%%

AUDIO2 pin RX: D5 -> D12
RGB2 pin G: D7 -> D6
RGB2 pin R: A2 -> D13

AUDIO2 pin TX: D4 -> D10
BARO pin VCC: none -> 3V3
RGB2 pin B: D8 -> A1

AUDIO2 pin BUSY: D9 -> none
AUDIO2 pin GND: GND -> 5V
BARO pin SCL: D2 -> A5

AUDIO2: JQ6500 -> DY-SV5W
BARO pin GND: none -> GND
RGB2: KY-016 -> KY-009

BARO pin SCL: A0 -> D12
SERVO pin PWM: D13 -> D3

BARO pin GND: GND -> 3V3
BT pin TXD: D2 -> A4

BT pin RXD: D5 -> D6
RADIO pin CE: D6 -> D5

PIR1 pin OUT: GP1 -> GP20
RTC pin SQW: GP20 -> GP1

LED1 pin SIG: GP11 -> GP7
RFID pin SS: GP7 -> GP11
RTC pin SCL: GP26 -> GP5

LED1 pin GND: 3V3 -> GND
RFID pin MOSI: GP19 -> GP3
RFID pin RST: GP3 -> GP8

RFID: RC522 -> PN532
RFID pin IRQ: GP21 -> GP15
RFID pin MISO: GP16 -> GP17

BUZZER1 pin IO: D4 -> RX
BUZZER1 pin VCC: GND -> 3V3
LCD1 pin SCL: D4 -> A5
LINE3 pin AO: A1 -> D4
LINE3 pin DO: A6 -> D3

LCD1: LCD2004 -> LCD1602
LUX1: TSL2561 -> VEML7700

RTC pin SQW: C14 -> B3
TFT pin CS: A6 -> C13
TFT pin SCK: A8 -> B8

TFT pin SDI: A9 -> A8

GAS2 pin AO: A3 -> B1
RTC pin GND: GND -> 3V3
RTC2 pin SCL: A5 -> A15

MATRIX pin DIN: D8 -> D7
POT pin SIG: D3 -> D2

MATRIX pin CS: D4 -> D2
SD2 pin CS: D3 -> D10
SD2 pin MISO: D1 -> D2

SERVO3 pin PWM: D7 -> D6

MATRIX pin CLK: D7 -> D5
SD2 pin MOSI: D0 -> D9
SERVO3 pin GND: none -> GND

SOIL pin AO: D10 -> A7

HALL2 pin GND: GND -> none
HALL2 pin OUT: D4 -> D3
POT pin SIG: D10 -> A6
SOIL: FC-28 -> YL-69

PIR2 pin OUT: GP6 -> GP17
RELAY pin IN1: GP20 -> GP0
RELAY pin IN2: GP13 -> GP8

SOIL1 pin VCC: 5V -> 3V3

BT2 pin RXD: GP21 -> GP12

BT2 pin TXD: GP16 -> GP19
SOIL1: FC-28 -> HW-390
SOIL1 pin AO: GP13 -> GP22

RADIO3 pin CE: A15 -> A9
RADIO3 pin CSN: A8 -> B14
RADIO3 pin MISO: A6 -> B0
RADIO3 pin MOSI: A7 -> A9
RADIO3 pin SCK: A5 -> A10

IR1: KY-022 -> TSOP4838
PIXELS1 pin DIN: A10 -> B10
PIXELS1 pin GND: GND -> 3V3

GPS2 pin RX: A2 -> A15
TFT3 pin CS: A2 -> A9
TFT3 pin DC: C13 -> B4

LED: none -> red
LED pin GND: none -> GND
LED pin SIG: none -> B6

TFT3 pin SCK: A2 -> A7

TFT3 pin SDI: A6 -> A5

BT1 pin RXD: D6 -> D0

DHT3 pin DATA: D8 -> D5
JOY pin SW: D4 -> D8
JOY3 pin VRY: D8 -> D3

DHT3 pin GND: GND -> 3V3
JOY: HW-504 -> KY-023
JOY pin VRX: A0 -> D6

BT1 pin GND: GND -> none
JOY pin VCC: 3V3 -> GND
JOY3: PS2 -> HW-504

%%

Copy the lines above exactly. Start with the line containing "RGB2 pin B: D8 -> A1", end with the line containing "MATRIX pin CS: D4 -> D2", and include both.

**Task output**
RGB2 pin B: D8 -> A1

AUDIO2 pin BUSY: D9 -> none
AUDIO2 pin GND: GND -> 5V
BARO pin SCL: D2 -> A5

AUDIO2: JQ6500 -> DY-SV5W
BARO pin GND: none -> GND
RGB2: KY-016 -> KY-009

BARO pin SCL: A0 -> D12
SERVO pin PWM: D13 -> D3

BARO pin GND: GND -> 3V3
BT pin TXD: D2 -> A4

BT pin RXD: D5 -> D6
RADIO pin CE: D6 -> D5

PIR1 pin OUT: GP1 -> GP20
RTC pin SQW: GP20 -> GP1

LED1 pin SIG: GP11 -> GP7
RFID pin SS: GP7 -> GP11
RTC pin SCL: GP26 -> GP5

LED1 pin GND: 3V3 -> GND
RFID pin MOSI: GP19 -> GP3
RFID pin RST: GP3 -> GP8

RFID: RC522 -> PN532
RFID pin IRQ: GP21 -> GP15
RFID pin MISO: GP16 -> GP17

BUZZER1 pin IO: D4 -> RX
BUZZER1 pin VCC: GND -> 3V3
LCD1 pin SCL: D4 -> A5
LINE3 pin AO: A1 -> D4
LINE3 pin DO: A6 -> D3

LCD1: LCD2004 -> LCD1602
LUX1: TSL2561 -> VEML7700

RTC pin SQW: C14 -> B3
TFT pin CS: A6 -> C13
TFT pin SCK: A8 -> B8

TFT pin SDI: A9 -> A8

GAS2 pin AO: A3 -> B1
RTC pin GND: GND -> 3V3
RTC2 pin SCL: A5 -> A15

MATRIX pin DIN: D8 -> D7
POT pin SIG: D3 -> D2

MATRIX pin CS: D4 -> D2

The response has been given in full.